> **Required action**:
A line qualifies if it holds the string "boiler". Copy every qualifying line from the records.

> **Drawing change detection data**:
■ ■ ■ ■ ■ ■ ■

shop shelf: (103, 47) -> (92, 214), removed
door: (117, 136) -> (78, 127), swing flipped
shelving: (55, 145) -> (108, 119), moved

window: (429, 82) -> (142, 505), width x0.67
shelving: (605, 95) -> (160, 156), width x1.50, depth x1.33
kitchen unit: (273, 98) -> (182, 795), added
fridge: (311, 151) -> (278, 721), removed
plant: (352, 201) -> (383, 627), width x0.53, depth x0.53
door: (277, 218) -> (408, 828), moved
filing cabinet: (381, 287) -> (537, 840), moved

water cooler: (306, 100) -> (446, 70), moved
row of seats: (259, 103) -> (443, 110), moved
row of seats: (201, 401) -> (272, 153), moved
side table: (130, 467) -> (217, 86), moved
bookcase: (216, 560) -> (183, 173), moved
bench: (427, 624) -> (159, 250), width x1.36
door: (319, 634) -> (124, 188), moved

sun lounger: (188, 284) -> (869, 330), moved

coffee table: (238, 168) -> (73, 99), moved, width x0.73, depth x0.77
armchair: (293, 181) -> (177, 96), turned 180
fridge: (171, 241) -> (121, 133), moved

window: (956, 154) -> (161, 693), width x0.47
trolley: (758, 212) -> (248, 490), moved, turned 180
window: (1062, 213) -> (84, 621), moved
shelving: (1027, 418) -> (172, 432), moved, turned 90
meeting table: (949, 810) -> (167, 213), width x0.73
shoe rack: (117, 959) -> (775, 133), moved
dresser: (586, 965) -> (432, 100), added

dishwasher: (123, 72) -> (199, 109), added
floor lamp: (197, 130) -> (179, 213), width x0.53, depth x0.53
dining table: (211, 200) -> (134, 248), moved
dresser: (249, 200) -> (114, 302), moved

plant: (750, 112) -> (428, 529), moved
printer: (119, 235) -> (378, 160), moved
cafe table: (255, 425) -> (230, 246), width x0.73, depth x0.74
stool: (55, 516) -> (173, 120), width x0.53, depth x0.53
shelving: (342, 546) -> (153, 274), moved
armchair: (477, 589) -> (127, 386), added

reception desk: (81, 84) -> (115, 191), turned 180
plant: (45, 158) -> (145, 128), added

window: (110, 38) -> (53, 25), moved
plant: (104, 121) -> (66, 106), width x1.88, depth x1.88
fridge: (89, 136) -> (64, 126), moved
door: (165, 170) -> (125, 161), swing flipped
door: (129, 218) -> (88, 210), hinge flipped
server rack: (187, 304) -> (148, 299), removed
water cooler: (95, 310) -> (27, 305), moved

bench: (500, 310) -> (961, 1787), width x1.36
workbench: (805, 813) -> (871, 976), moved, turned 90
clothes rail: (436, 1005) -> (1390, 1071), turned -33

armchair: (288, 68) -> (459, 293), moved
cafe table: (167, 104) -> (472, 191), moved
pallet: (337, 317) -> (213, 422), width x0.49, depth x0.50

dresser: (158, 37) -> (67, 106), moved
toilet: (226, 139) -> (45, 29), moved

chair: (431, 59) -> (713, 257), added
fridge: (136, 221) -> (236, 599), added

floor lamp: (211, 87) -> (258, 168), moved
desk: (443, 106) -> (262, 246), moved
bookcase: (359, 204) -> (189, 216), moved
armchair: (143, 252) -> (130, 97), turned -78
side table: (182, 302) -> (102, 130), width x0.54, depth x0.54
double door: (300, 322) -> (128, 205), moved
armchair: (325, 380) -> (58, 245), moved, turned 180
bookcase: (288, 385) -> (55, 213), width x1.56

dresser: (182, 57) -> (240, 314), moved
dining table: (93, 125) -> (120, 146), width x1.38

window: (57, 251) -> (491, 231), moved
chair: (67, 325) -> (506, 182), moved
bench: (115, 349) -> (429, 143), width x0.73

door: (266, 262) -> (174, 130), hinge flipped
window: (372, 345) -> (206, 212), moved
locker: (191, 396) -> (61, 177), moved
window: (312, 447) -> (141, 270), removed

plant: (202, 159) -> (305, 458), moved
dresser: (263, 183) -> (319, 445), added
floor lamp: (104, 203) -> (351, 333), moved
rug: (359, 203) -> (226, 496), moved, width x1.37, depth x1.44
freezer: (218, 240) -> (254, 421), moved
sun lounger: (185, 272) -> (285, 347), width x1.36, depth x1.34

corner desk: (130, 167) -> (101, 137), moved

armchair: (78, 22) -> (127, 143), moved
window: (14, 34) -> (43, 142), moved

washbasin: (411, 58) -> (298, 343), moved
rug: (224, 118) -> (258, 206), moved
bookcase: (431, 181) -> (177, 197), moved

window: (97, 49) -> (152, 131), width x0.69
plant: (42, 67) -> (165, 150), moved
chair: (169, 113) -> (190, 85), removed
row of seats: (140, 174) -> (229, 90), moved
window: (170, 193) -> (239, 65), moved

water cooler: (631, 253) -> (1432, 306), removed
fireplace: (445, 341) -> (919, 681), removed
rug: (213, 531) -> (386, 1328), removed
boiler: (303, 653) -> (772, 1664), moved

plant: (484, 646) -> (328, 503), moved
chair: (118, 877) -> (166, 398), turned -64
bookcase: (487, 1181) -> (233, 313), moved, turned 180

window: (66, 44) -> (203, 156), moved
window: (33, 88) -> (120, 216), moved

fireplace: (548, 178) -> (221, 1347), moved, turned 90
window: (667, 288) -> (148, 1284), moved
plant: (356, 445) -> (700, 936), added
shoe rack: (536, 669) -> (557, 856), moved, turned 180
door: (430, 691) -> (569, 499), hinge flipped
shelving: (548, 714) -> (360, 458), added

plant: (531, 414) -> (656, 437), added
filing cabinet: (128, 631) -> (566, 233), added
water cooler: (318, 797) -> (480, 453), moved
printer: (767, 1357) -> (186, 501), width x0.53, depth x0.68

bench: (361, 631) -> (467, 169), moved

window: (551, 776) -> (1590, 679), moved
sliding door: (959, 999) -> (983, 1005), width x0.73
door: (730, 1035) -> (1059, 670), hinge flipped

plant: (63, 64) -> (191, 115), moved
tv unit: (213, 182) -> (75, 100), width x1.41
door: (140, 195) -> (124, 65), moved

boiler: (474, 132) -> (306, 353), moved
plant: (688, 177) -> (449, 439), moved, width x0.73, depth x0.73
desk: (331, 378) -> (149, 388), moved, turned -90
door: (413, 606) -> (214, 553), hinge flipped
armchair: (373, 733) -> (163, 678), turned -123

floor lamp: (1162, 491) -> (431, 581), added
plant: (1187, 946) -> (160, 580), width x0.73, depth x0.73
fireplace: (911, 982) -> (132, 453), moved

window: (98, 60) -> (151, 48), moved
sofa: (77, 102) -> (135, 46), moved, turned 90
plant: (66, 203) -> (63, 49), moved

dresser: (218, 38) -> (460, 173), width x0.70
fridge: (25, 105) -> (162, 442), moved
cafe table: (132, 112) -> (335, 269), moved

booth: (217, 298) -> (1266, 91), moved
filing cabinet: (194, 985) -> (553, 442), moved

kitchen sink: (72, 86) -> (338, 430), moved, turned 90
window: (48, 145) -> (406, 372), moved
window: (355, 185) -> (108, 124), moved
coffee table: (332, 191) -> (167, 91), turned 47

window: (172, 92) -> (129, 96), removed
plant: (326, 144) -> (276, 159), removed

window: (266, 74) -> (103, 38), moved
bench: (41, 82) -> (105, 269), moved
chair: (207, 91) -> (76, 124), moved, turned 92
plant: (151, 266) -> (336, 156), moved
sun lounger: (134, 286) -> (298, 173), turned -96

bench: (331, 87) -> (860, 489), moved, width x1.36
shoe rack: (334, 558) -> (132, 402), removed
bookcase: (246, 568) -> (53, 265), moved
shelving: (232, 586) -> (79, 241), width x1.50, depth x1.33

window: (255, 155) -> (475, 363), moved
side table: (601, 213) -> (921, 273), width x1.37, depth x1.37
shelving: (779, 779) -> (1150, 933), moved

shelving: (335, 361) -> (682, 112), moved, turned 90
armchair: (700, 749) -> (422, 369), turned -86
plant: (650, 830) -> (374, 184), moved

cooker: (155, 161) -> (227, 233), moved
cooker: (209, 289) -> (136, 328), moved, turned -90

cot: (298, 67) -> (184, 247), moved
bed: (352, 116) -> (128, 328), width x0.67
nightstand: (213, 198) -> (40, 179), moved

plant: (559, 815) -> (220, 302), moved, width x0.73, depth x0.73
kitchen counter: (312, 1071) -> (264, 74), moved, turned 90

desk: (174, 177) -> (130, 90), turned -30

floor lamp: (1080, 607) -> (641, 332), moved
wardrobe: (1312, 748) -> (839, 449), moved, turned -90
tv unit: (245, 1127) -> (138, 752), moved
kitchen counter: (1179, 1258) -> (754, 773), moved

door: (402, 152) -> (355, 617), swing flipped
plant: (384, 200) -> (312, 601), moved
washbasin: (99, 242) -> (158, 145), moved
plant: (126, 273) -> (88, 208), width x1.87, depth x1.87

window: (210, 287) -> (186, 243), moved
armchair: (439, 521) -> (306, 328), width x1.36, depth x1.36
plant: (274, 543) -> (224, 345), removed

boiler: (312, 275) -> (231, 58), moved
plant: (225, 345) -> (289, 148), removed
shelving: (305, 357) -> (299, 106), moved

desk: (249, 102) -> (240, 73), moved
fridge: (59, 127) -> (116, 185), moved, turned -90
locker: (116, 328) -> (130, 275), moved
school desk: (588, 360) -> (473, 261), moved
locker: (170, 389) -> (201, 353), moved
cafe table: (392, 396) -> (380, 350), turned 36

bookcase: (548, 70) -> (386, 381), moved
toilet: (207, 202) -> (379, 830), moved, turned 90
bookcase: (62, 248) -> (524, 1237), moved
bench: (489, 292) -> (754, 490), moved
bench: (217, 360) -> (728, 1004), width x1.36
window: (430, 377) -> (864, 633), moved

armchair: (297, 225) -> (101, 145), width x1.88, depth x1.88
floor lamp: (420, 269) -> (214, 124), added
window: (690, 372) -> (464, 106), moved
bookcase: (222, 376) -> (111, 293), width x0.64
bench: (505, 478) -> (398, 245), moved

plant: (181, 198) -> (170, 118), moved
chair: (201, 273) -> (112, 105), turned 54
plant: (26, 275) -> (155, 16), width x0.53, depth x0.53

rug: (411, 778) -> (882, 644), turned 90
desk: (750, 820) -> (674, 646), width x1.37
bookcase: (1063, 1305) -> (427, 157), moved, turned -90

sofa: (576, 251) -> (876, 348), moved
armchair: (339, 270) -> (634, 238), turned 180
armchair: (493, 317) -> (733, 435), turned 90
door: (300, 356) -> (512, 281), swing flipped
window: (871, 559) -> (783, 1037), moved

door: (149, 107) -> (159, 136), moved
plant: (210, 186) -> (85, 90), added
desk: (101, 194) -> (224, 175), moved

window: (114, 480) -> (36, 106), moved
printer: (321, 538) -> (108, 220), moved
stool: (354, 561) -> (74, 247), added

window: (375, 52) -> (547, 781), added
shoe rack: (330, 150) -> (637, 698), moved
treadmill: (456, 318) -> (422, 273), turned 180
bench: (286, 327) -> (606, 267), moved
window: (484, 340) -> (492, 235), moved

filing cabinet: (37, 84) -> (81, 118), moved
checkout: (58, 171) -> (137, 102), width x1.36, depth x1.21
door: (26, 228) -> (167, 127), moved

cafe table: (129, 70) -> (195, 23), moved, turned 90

■ ■ ■ ■ ■ ■ ■

> **Result below**:
boiler: (303, 653) -> (772, 1664), moved
boiler: (474, 132) -> (306, 353), moved
boiler: (312, 275) -> (231, 58), moved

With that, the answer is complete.